**Task description:** Please reproduce all of the entries below line for line, without any changes.

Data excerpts
━━━━━━━━━━
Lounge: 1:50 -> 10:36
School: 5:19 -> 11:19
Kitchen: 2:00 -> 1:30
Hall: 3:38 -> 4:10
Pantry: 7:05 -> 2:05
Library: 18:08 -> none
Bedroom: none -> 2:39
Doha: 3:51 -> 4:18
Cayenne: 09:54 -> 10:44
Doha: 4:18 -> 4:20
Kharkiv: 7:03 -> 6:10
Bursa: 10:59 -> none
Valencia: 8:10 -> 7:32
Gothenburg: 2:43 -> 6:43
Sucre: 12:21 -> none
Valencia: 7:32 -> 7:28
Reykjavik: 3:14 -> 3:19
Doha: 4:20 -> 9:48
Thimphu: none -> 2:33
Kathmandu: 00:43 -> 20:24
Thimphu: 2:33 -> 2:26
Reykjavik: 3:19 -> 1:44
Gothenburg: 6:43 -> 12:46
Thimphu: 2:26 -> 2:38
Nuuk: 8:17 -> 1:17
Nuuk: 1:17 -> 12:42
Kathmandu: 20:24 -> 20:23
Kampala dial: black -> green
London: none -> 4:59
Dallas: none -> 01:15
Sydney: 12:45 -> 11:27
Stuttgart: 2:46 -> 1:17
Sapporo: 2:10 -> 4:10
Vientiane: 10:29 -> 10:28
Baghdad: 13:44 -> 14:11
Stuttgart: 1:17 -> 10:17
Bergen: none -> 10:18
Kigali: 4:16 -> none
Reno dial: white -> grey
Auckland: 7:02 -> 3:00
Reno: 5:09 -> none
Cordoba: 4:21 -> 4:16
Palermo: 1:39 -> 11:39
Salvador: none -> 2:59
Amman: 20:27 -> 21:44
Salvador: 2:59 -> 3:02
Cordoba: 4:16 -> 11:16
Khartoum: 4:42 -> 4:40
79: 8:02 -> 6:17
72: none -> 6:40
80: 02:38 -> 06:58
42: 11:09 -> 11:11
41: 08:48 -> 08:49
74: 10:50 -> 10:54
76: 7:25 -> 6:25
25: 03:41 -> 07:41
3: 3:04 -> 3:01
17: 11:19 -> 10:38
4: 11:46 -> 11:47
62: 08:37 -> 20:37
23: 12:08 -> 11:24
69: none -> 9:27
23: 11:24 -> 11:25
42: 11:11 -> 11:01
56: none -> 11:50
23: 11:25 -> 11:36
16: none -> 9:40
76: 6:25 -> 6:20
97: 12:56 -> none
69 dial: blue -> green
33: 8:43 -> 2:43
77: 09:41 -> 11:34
━━━━━━━━━━
**Solution to this task:**
Lounge: 1:50 -> 10:36
School: 5:19 -> 11:19
Kitchen: 2:00 -> 1:30
Hall: 3:38 -> 4:10
Pantry: 7:05 -> 2:05
Library: 18:08 -> none
Bedroom: none -> 2:39
Doha: 3:51 -> 4:18
Cayenne: 09:54 -> 10:44
Doha: 4:18 -> 4:20
Kharkiv: 7:03 -> 6:10
Bursa: 10:59 -> none
Valencia: 8:10 -> 7:32
Gothenburg: 2:43 -> 6:43
Sucre: 12:21 -> none
Valencia: 7:32 -> 7:28
Reykjavik: 3:14 -> 3:19
Doha: 4:20 -> 9:48
Thimphu: none -> 2:33
Kathmandu: 00:43 -> 20:24
Thimphu: 2:33 -> 2:26
Reykjavik: 3:19 -> 1:44
Gothenburg: 6:43 -> 12:46
Thimphu: 2:26 -> 2:38
Nuuk: 8:17 -> 1:17
Nuuk: 1:17 -> 12:42
Kathmandu: 20:24 -> 20:23
Kampala dial: black -> green
London: none -> 4:59
Dallas: none -> 01:15
Sydney: 12:45 -> 11:27
Stuttgart: 2:46 -> 1:17
Sapporo: 2:10 -> 4:10
Vientiane: 10:29 -> 10:28
Baghdad: 13:44 -> 14:11
Stuttgart: 1:17 -> 10:17
Bergen: none -> 10:18
Kigali: 4:16 -> none
Reno dial: white -> grey
Auckland: 7:02 -> 3:00
Reno: 5:09 -> none
Cordoba: 4:21 -> 4:16
Palermo: 1:39 -> 11:39
Salvador: none -> 2:59
Amman: 20:27 -> 21:44
Salvador: 2:59 -> 3:02
Cordoba: 4:16 -> 11:16
Khartoum: 4:42 -> 4:40
79: 8:02 -> 6:17
72: none -> 6:40
80: 02:38 -> 06:58
42: 11:09 -> 11:11
41: 08:48 -> 08:49
74: 10:50 -> 10:54
76: 7:25 -> 6:25
25: 03:41 -> 07:41
3: 3:04 -> 3:01
17: 11:19 -> 10:38
4: 11:46 -> 11:47
62: 08:37 -> 20:37
23: 12:08 -> 11:24
69: none -> 9:27
23: 11:24 -> 11:25
42: 11:11 -> 11:01
56: none -> 11:50
23: 11:25 -> 11:36
16: none -> 9:40
76: 6:25 -> 6:20
97: 12:56 -> none
69 dial: blue -> green
33: 8:43 -> 2:43
77: 09:41 -> 11:34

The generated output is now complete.